## Task requirements
Can you gather every line in the records below that contains the word "greater", treating uppercase and lowercase as different?

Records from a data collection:
---
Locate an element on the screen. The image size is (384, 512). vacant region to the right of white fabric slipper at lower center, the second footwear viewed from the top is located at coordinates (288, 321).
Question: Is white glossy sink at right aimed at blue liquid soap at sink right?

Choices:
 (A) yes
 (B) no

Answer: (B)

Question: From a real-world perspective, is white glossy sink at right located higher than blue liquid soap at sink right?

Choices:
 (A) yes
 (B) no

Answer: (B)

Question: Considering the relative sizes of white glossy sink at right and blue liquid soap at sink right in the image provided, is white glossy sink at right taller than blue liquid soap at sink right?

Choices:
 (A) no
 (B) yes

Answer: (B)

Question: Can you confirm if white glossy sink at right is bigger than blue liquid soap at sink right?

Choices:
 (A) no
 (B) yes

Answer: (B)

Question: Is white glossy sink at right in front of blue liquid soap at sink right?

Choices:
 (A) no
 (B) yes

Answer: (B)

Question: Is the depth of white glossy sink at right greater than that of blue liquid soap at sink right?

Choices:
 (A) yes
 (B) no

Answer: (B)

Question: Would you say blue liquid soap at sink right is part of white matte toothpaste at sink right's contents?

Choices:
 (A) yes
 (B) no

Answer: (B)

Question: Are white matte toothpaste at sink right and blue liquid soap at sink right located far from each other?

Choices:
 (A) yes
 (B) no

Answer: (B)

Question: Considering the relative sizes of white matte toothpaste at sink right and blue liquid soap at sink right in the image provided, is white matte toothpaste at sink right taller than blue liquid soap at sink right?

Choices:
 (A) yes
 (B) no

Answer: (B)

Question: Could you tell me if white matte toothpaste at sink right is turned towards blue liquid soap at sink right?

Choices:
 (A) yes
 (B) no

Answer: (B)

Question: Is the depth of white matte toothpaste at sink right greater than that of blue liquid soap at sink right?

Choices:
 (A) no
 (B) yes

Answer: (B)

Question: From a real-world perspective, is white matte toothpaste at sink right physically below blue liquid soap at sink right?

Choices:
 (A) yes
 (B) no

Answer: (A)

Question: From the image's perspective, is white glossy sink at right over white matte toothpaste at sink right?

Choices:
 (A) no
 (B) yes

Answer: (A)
---
## Full output
Question: Is the depth of white glossy sink at right greater than that of blue liquid soap at sink right?
Question: Is the depth of white matte toothpaste at sink right greater than that of blue liquid soap at sink right?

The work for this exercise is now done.